§ TASK ITEM: Return all the entries below exactly, except for the images they hold.

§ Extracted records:
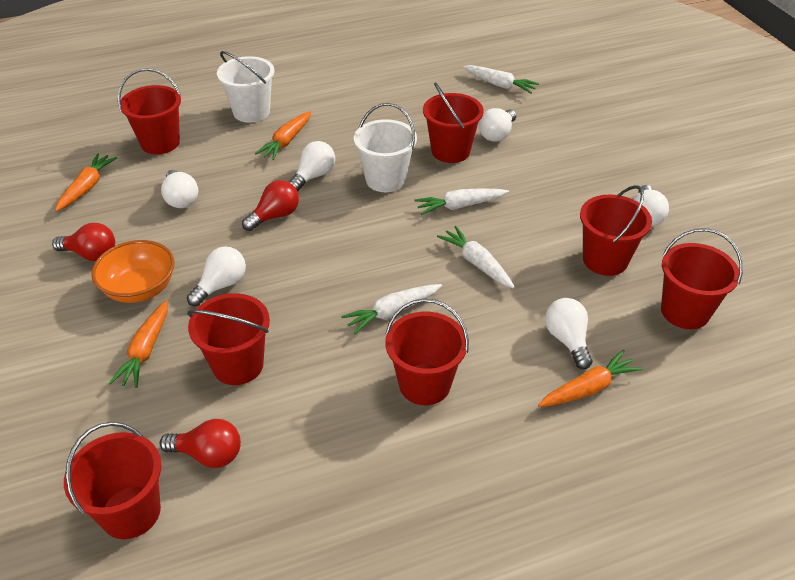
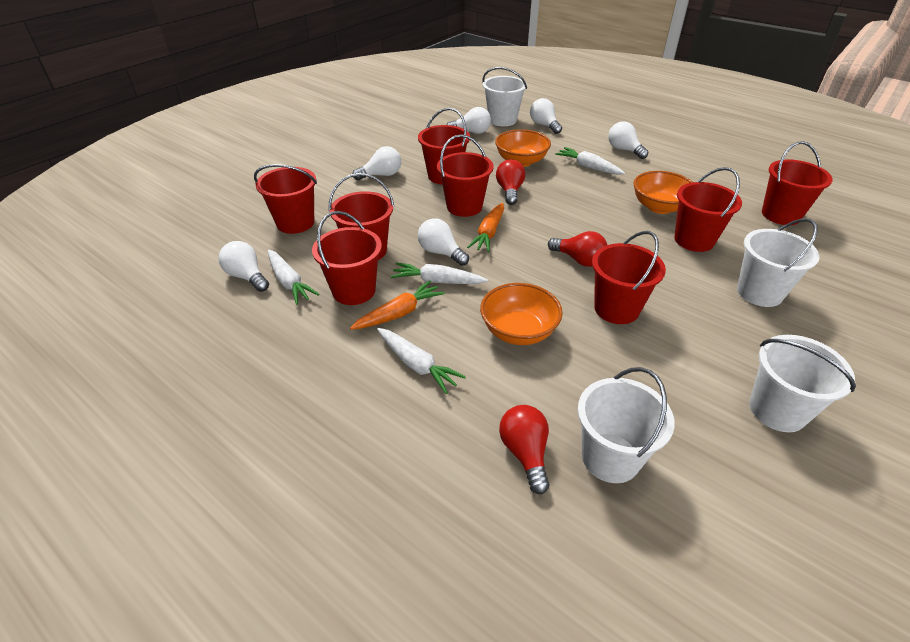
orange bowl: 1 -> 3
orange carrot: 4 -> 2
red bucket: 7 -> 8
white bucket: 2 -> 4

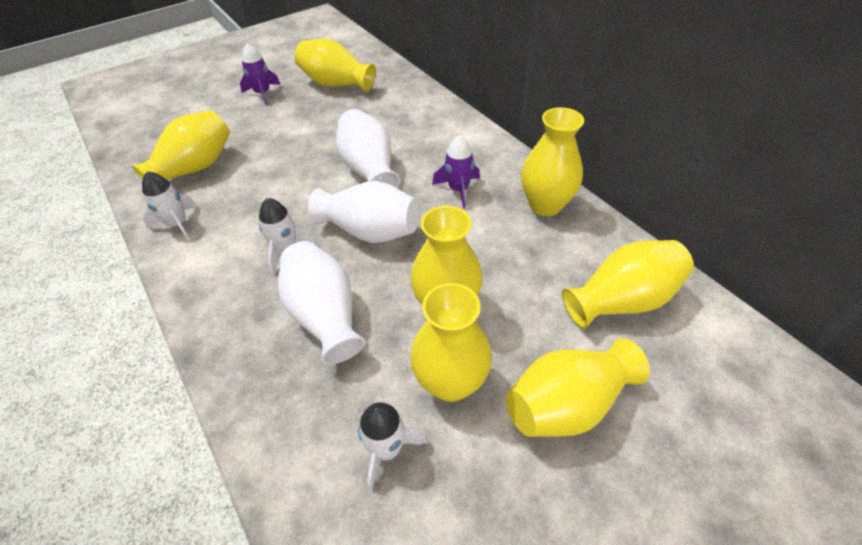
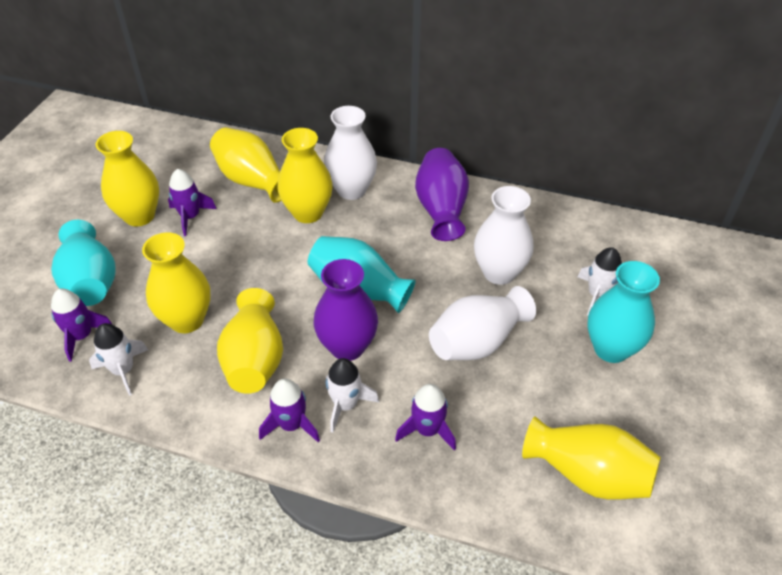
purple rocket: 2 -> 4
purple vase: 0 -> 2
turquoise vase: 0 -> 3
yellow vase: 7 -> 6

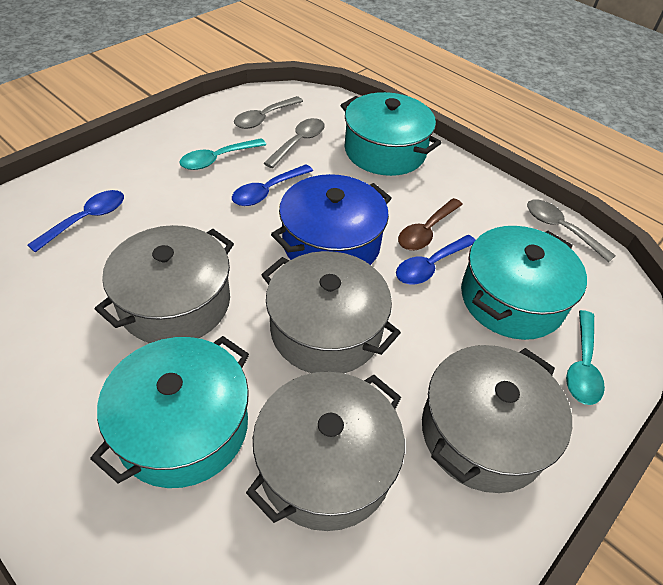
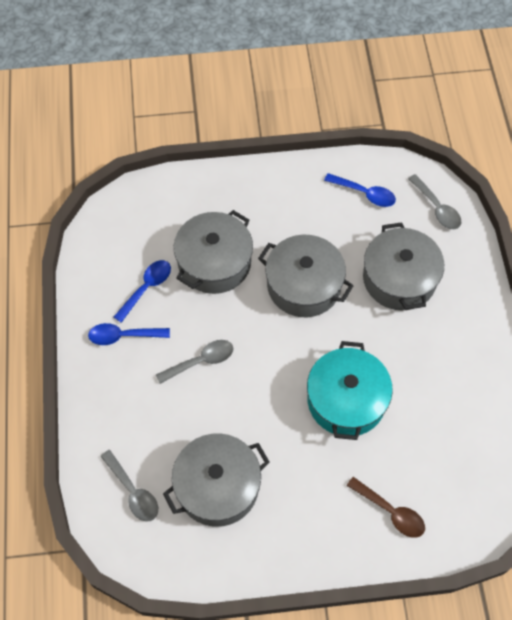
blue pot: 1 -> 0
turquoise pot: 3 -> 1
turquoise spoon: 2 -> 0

§ EXERCISE RESULT:
orange bowl: 1 -> 3
orange carrot: 4 -> 2
red bucket: 7 -> 8
white bucket: 2 -> 4

purple rocket: 2 -> 4
purple vase: 0 -> 2
turquoise vase: 0 -> 3
yellow vase: 7 -> 6

blue pot: 1 -> 0
turquoise pot: 3 -> 1
turquoise spoon: 2 -> 0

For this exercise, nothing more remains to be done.